ASSIGNMENT
Give the count of lines in the records below that contain "road", and say nothing more.
(RECORDS SUPPLIED Opens)
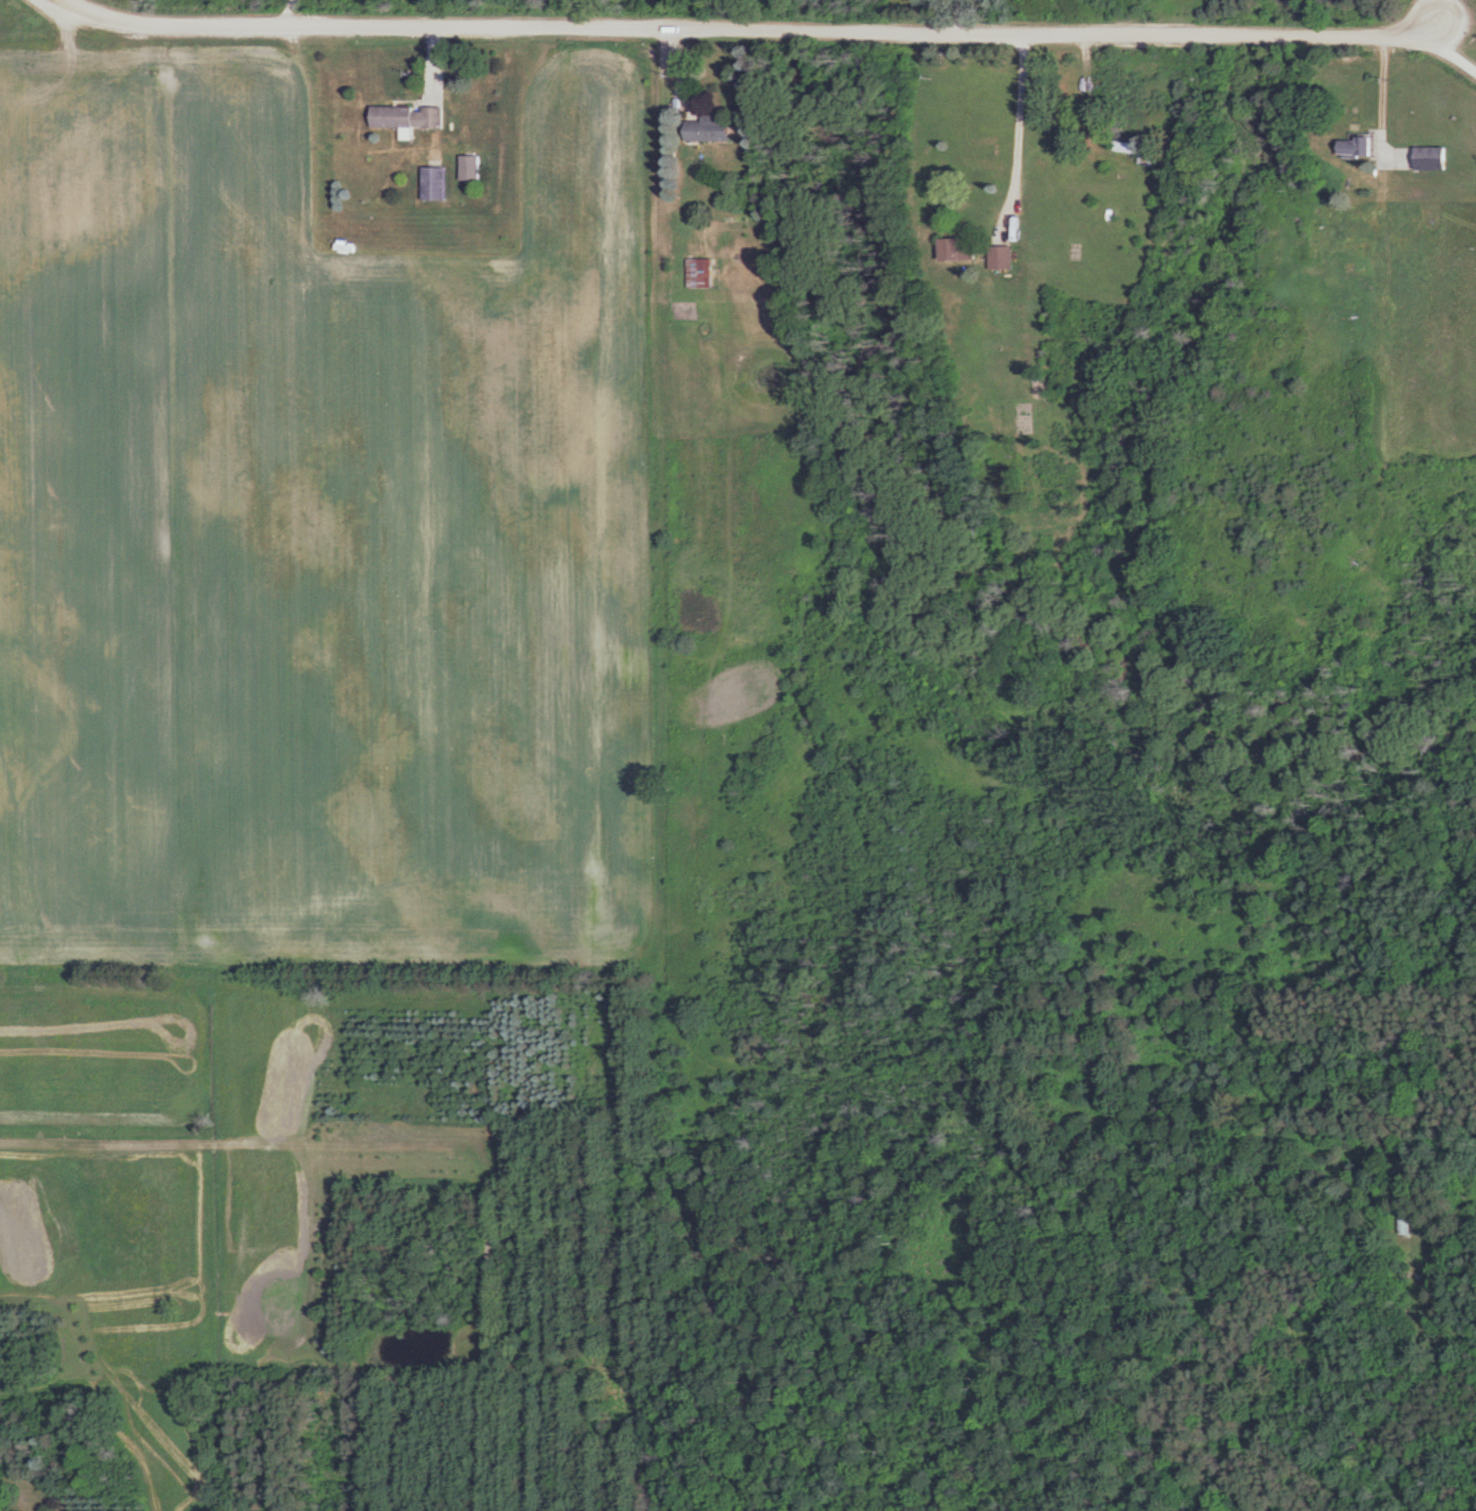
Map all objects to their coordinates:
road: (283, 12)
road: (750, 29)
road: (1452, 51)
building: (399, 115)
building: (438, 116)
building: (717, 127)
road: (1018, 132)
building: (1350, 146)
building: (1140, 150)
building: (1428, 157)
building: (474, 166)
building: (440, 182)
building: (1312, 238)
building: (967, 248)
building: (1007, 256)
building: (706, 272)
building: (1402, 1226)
(RECORDS SUPPLIED Closes)
(RECORDS SUPPLIED Opens)
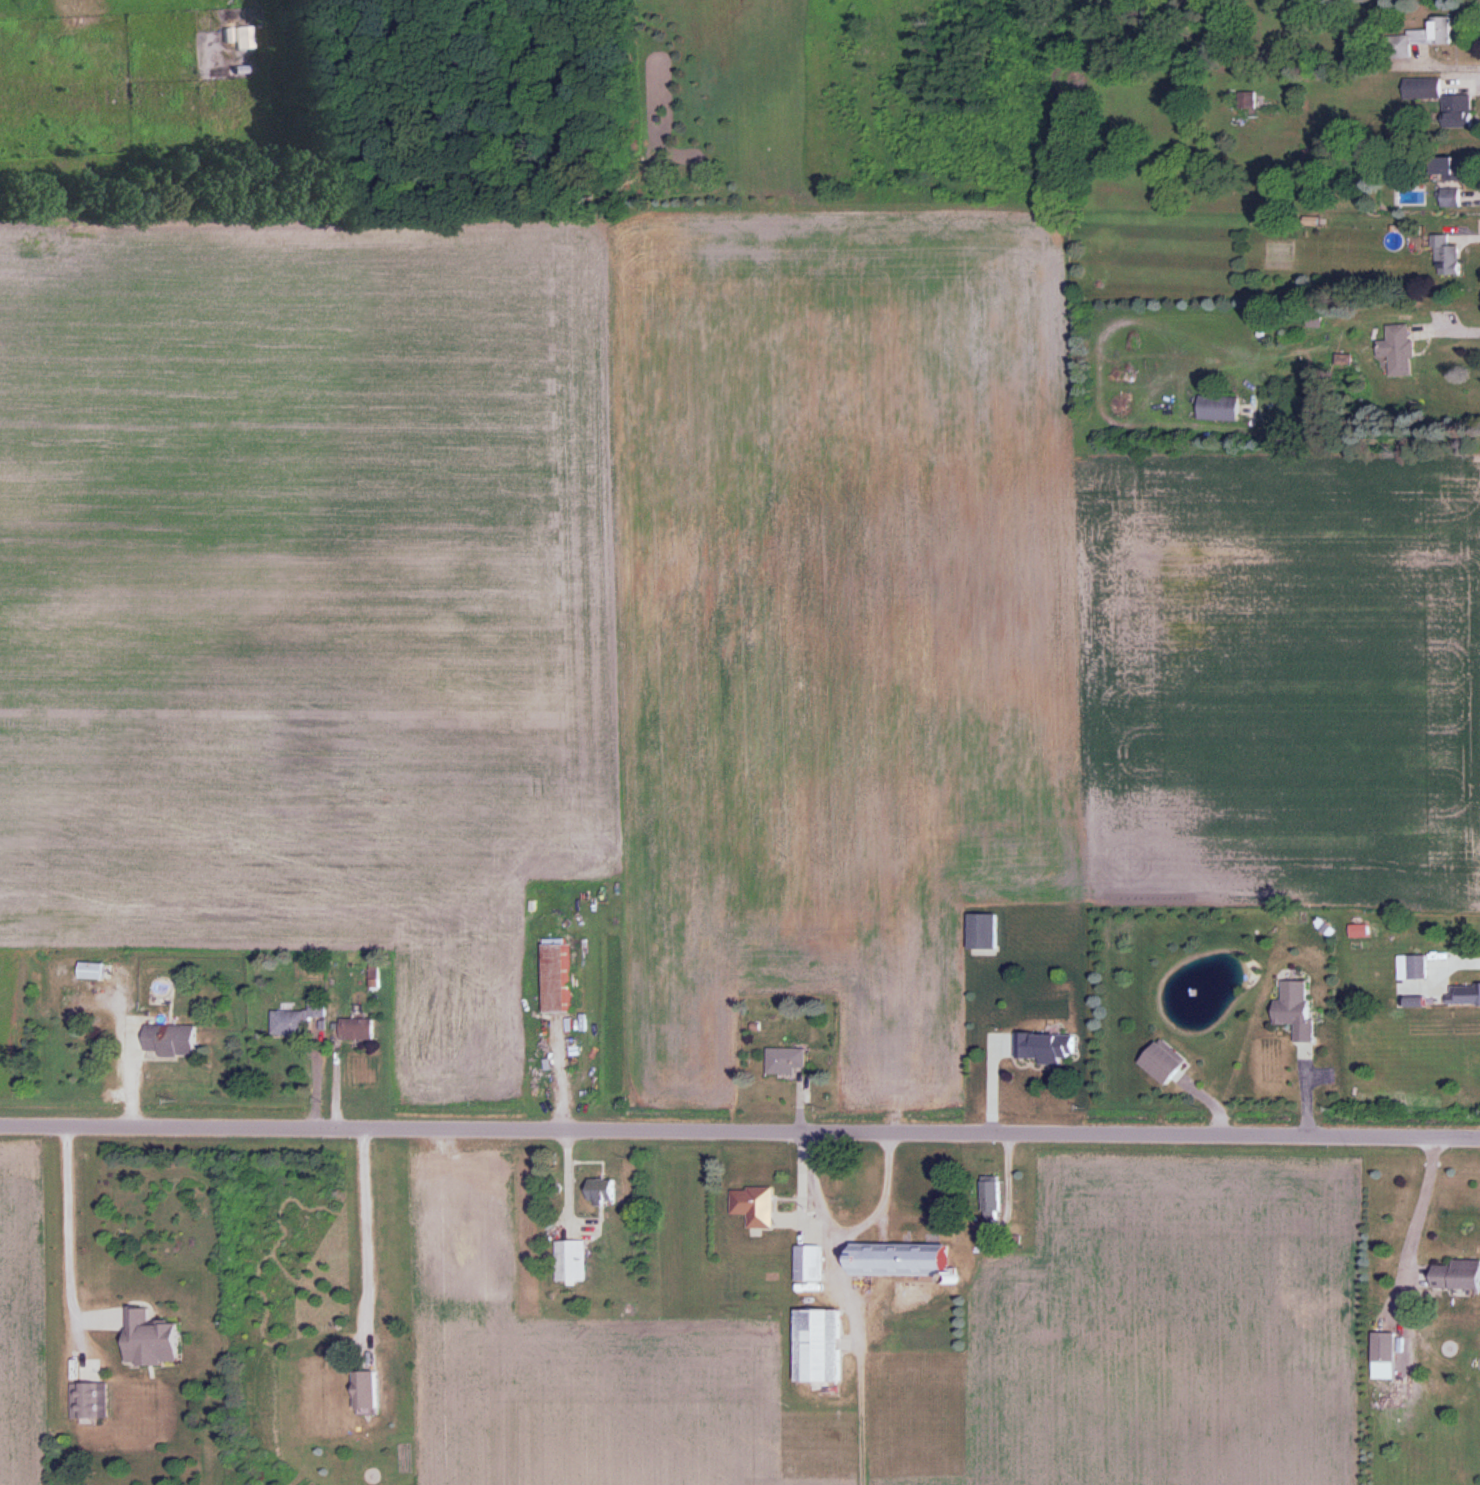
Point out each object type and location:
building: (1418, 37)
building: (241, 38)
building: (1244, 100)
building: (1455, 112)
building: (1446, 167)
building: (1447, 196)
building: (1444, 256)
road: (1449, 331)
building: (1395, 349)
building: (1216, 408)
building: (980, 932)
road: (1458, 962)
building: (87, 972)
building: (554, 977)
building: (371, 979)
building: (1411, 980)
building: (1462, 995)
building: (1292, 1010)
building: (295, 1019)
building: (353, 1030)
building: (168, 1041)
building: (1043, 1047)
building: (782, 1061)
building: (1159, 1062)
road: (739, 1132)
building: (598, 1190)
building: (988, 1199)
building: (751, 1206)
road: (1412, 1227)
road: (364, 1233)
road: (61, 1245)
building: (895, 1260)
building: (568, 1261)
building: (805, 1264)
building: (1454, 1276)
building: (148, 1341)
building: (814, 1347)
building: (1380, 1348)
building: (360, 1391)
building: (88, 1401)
(RECORDS SUPPLIED Closes)
RESPONSE TO THE EXERCISE
10